### REQUIRED WORK:
The reply is a verbatim copy of the listing below with its images dropped.

### INFORMATION GIVEN:
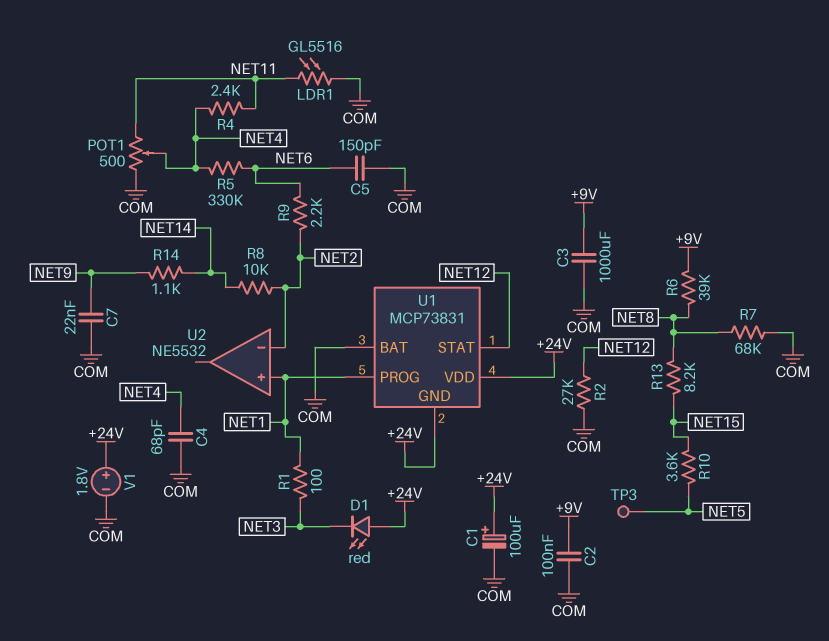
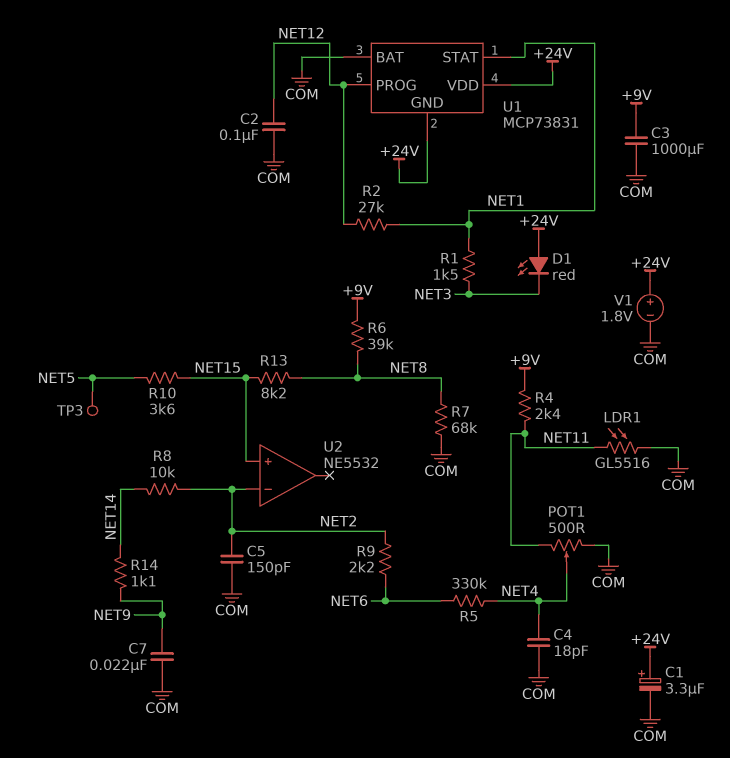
C1: 100uF (plus +24V, minus COM) -> 3.3uF (plus +24V, minus COM)
C2: 100nF (+9V, COM) -> 100nF (COM, NET12)
C4: 68pF (COM, NET4) -> 18pF (COM, NET4)
C5: 150pF (COM, NET6) -> 150pF (COM, NET2)
R1: 100 (NET1, NET3) -> 1.5k (NET1, NET3)
R2: 27k (COM, NET12) -> 27k (NET1, NET12)
R4: 2.4k (NET4, NET11) -> 2.4k (+9V, NET11)
U1 pin PROG: NET1 -> NET12
U1 pin STAT: NET12 -> NET1
U2 pin in+: NET1 -> NET15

### YOUR RESPONSE:
C1: 100uF (plus +24V, minus COM) -> 3.3uF (plus +24V, minus COM)
C2: 100nF (+9V, COM) -> 100nF (COM, NET12)
C4: 68pF (COM, NET4) -> 18pF (COM, NET4)
C5: 150pF (COM, NET6) -> 150pF (COM, NET2)
R1: 100 (NET1, NET3) -> 1.5k (NET1, NET3)
R2: 27k (COM, NET12) -> 27k (NET1, NET12)
R4: 2.4k (NET4, NET11) -> 2.4k (+9V, NET11)
U1 pin PROG: NET1 -> NET12
U1 pin STAT: NET12 -> NET1
U2 pin in+: NET1 -> NET15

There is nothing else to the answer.